Top of Material to process
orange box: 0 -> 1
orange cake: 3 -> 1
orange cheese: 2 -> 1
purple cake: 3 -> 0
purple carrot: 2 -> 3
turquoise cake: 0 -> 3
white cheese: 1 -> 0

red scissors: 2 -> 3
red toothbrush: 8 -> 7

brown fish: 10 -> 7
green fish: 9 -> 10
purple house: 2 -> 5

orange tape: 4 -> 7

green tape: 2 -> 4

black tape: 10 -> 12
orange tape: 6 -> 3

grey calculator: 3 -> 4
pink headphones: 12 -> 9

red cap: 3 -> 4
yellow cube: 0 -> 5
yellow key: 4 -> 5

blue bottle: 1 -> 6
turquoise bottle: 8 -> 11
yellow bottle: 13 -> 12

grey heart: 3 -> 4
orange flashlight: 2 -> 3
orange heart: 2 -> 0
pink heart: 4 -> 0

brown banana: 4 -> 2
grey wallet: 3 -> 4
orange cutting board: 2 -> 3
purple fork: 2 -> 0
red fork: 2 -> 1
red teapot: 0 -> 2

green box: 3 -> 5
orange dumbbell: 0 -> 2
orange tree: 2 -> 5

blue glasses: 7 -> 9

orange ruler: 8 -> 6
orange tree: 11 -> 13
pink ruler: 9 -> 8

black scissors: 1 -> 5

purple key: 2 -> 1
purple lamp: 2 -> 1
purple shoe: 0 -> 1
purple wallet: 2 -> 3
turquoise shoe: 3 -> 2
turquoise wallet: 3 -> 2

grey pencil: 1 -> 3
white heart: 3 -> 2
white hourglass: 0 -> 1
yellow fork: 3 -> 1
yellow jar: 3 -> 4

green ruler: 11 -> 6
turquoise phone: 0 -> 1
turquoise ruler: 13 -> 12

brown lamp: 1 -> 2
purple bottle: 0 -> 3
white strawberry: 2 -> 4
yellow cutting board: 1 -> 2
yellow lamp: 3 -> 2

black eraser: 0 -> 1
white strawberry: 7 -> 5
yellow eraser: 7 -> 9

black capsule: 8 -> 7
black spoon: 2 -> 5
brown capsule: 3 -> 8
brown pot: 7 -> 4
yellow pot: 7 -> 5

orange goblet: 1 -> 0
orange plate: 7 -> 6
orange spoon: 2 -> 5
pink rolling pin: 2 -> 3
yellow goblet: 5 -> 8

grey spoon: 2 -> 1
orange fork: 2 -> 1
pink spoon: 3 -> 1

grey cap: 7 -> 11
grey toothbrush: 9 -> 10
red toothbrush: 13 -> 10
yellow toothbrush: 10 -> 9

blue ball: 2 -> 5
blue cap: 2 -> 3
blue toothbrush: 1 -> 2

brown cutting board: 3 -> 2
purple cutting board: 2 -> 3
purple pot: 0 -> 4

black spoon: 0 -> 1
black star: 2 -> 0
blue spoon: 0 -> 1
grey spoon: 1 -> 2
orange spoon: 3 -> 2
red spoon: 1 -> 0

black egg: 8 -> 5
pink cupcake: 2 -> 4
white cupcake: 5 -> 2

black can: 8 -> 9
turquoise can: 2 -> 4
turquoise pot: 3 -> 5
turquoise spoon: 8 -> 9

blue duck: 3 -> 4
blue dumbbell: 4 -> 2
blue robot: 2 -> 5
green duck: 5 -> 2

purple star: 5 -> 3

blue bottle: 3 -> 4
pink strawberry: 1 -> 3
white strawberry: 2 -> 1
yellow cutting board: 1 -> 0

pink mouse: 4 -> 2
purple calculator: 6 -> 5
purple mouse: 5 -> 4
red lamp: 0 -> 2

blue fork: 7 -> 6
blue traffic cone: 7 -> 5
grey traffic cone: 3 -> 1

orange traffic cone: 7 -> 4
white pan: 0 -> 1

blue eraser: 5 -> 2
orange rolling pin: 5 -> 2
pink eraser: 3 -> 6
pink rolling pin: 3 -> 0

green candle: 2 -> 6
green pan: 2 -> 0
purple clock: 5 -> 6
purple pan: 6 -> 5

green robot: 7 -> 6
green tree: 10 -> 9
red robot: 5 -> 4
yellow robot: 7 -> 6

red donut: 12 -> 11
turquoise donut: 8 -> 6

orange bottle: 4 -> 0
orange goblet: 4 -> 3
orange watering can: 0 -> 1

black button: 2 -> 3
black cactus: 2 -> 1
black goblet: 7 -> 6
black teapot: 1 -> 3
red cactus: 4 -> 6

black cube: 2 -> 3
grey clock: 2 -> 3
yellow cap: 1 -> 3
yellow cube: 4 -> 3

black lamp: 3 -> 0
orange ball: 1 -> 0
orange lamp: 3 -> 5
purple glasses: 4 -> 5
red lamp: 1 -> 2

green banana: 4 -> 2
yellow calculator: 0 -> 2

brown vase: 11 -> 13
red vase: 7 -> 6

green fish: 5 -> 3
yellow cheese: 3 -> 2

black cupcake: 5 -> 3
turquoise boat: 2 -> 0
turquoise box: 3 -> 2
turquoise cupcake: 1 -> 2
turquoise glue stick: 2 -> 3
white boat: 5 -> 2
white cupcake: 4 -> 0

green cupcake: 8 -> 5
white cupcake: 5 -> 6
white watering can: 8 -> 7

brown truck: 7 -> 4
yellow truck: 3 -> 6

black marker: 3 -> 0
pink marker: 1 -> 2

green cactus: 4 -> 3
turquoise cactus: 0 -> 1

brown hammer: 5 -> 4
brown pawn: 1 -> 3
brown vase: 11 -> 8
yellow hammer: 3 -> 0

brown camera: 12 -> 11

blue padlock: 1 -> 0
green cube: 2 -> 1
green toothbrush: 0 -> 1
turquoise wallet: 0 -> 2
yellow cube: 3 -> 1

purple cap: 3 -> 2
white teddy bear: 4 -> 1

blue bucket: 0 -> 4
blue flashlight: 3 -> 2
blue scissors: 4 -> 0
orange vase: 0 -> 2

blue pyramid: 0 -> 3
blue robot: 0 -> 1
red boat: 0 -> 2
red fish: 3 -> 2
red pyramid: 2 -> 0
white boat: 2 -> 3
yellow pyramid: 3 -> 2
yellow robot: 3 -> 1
Bottom of Material to process
* **Requirement**
Would you please output every record again, exactly?

* **Solution to the exercise**
orange box: 0 -> 1
orange cake: 3 -> 1
orange cheese: 2 -> 1
purple cake: 3 -> 0
purple carrot: 2 -> 3
turquoise cake: 0 -> 3
white cheese: 1 -> 0

red scissors: 2 -> 3
red toothbrush: 8 -> 7

brown fish: 10 -> 7
green fish: 9 -> 10
purple house: 2 -> 5

orange tape: 4 -> 7

green tape: 2 -> 4

black tape: 10 -> 12
orange tape: 6 -> 3

grey calculator: 3 -> 4
pink headphones: 12 -> 9

red cap: 3 -> 4
yellow cube: 0 -> 5
yellow key: 4 -> 5

blue bottle: 1 -> 6
turquoise bottle: 8 -> 11
yellow bottle: 13 -> 12

grey heart: 3 -> 4
orange flashlight: 2 -> 3
orange heart: 2 -> 0
pink heart: 4 -> 0

brown banana: 4 -> 2
grey wallet: 3 -> 4
orange cutting board: 2 -> 3
purple fork: 2 -> 0
red fork: 2 -> 1
red teapot: 0 -> 2

green box: 3 -> 5
orange dumbbell: 0 -> 2
orange tree: 2 -> 5

blue glasses: 7 -> 9

orange ruler: 8 -> 6
orange tree: 11 -> 13
pink ruler: 9 -> 8

black scissors: 1 -> 5

purple key: 2 -> 1
purple lamp: 2 -> 1
purple shoe: 0 -> 1
purple wallet: 2 -> 3
turquoise shoe: 3 -> 2
turquoise wallet: 3 -> 2

grey pencil: 1 -> 3
white heart: 3 -> 2
white hourglass: 0 -> 1
yellow fork: 3 -> 1
yellow jar: 3 -> 4

green ruler: 11 -> 6
turquoise phone: 0 -> 1
turquoise ruler: 13 -> 12

brown lamp: 1 -> 2
purple bottle: 0 -> 3
white strawberry: 2 -> 4
yellow cutting board: 1 -> 2
yellow lamp: 3 -> 2

black eraser: 0 -> 1
white strawberry: 7 -> 5
yellow eraser: 7 -> 9

black capsule: 8 -> 7
black spoon: 2 -> 5
brown capsule: 3 -> 8
brown pot: 7 -> 4
yellow pot: 7 -> 5

orange goblet: 1 -> 0
orange plate: 7 -> 6
orange spoon: 2 -> 5
pink rolling pin: 2 -> 3
yellow goblet: 5 -> 8

grey spoon: 2 -> 1
orange fork: 2 -> 1
pink spoon: 3 -> 1

grey cap: 7 -> 11
grey toothbrush: 9 -> 10
red toothbrush: 13 -> 10
yellow toothbrush: 10 -> 9

blue ball: 2 -> 5
blue cap: 2 -> 3
blue toothbrush: 1 -> 2

brown cutting board: 3 -> 2
purple cutting board: 2 -> 3
purple pot: 0 -> 4

black spoon: 0 -> 1
black star: 2 -> 0
blue spoon: 0 -> 1
grey spoon: 1 -> 2
orange spoon: 3 -> 2
red spoon: 1 -> 0

black egg: 8 -> 5
pink cupcake: 2 -> 4
white cupcake: 5 -> 2

black can: 8 -> 9
turquoise can: 2 -> 4
turquoise pot: 3 -> 5
turquoise spoon: 8 -> 9

blue duck: 3 -> 4
blue dumbbell: 4 -> 2
blue robot: 2 -> 5
green duck: 5 -> 2

purple star: 5 -> 3

blue bottle: 3 -> 4
pink strawberry: 1 -> 3
white strawberry: 2 -> 1
yellow cutting board: 1 -> 0

pink mouse: 4 -> 2
purple calculator: 6 -> 5
purple mouse: 5 -> 4
red lamp: 0 -> 2

blue fork: 7 -> 6
blue traffic cone: 7 -> 5
grey traffic cone: 3 -> 1

orange traffic cone: 7 -> 4
white pan: 0 -> 1

blue eraser: 5 -> 2
orange rolling pin: 5 -> 2
pink eraser: 3 -> 6
pink rolling pin: 3 -> 0

green candle: 2 -> 6
green pan: 2 -> 0
purple clock: 5 -> 6
purple pan: 6 -> 5

green robot: 7 -> 6
green tree: 10 -> 9
red robot: 5 -> 4
yellow robot: 7 -> 6

red donut: 12 -> 11
turquoise donut: 8 -> 6

orange bottle: 4 -> 0
orange goblet: 4 -> 3
orange watering can: 0 -> 1

black button: 2 -> 3
black cactus: 2 -> 1
black goblet: 7 -> 6
black teapot: 1 -> 3
red cactus: 4 -> 6

black cube: 2 -> 3
grey clock: 2 -> 3
yellow cap: 1 -> 3
yellow cube: 4 -> 3

black lamp: 3 -> 0
orange ball: 1 -> 0
orange lamp: 3 -> 5
purple glasses: 4 -> 5
red lamp: 1 -> 2

green banana: 4 -> 2
yellow calculator: 0 -> 2

brown vase: 11 -> 13
red vase: 7 -> 6

green fish: 5 -> 3
yellow cheese: 3 -> 2

black cupcake: 5 -> 3
turquoise boat: 2 -> 0
turquoise box: 3 -> 2
turquoise cupcake: 1 -> 2
turquoise glue stick: 2 -> 3
white boat: 5 -> 2
white cupcake: 4 -> 0

green cupcake: 8 -> 5
white cupcake: 5 -> 6
white watering can: 8 -> 7

brown truck: 7 -> 4
yellow truck: 3 -> 6

black marker: 3 -> 0
pink marker: 1 -> 2

green cactus: 4 -> 3
turquoise cactus: 0 -> 1

brown hammer: 5 -> 4
brown pawn: 1 -> 3
brown vase: 11 -> 8
yellow hammer: 3 -> 0

brown camera: 12 -> 11

blue padlock: 1 -> 0
green cube: 2 -> 1
green toothbrush: 0 -> 1
turquoise wallet: 0 -> 2
yellow cube: 3 -> 1

purple cap: 3 -> 2
white teddy bear: 4 -> 1

blue bucket: 0 -> 4
blue flashlight: 3 -> 2
blue scissors: 4 -> 0
orange vase: 0 -> 2

blue pyramid: 0 -> 3
blue robot: 0 -> 1
red boat: 0 -> 2
red fish: 3 -> 2
red pyramid: 2 -> 0
white boat: 2 -> 3
yellow pyramid: 3 -> 2
yellow robot: 3 -> 1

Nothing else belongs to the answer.